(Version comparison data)
============================================================

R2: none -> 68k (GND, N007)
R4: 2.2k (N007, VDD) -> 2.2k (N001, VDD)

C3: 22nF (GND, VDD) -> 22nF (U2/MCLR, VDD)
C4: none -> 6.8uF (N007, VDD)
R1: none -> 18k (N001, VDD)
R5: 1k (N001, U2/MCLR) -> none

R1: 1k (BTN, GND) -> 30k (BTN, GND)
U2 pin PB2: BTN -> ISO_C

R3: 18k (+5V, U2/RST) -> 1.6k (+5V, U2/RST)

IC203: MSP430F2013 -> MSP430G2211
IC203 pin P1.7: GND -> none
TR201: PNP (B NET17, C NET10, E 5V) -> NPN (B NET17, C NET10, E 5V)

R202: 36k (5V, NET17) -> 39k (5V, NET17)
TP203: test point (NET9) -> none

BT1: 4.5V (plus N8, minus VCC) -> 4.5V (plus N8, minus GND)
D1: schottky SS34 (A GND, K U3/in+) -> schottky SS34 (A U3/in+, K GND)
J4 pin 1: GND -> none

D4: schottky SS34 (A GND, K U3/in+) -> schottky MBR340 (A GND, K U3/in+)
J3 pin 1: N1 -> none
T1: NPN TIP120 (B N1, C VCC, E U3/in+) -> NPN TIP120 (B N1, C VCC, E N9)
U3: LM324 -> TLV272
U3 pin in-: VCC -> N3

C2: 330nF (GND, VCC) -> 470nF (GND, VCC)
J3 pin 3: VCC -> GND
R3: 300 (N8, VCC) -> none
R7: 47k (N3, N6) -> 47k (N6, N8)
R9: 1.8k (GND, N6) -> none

============================================================

■ **GOAL OF THE EXERCISE**: The expected output is the run of lines from the one holding "J3 pin 3: VCC -> GND" to the last line of the entries above, each reproduced character for character.

■ **EXERCISE SOLUTION**:
J3 pin 3: VCC -> GND
R3: 300 (N8, VCC) -> none
R7: 47k (N3, N6) -> 47k (N6, N8)
R9: 1.8k (GND, N6) -> none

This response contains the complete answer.